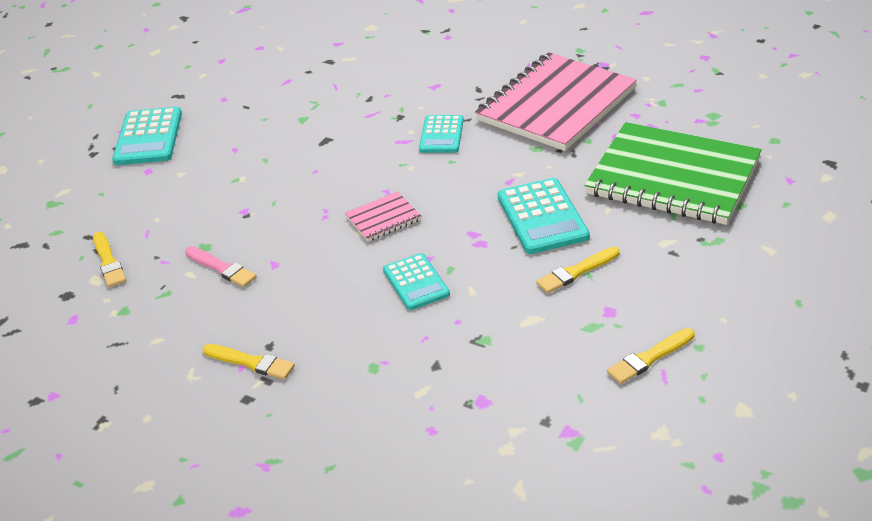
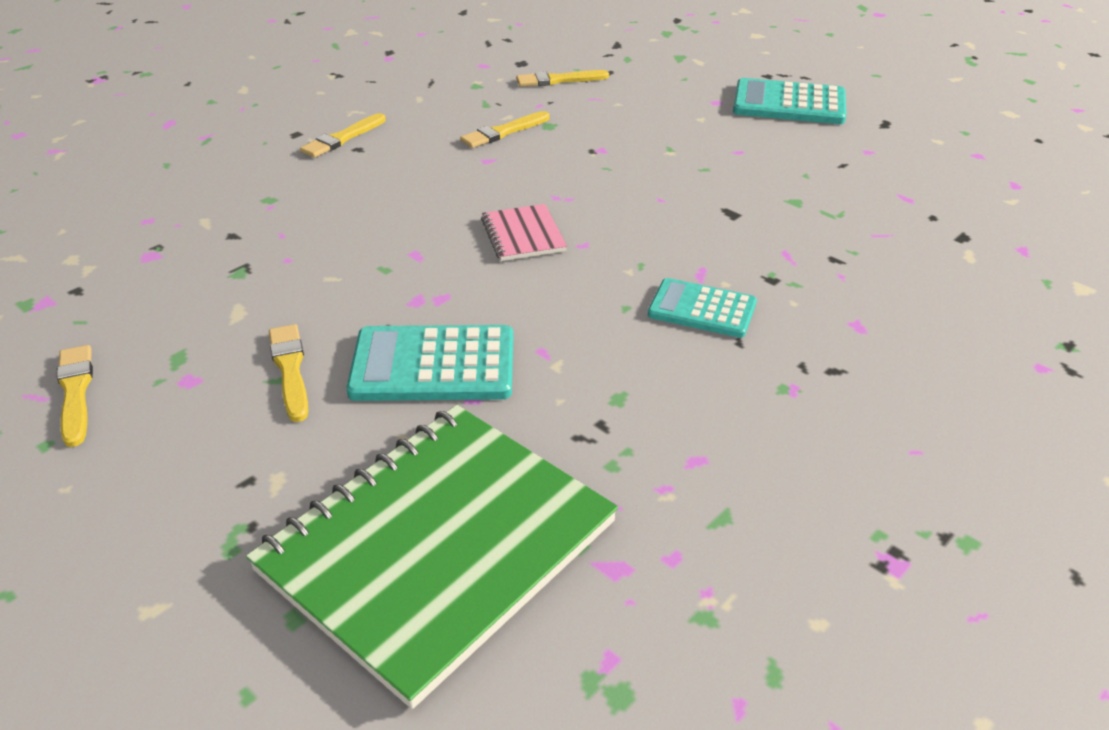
camera: 100 degrees right, 0 degrees up
(221, 268) = (503, 132): pink brush -> yellow brush
(416, 282) = (380, 241): turquoise calculator -> none
(555, 105) = (749, 452): pink notebook -> none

[Exercise prompt] All the data above is to be transcribed exactly, with no pictures included.

[Answer space]
camera: 100 degrees right, 0 degrees up
(221, 268) = (503, 132): pink brush -> yellow brush
(416, 282) = (380, 241): turquoise calculator -> none
(555, 105) = (749, 452): pink notebook -> none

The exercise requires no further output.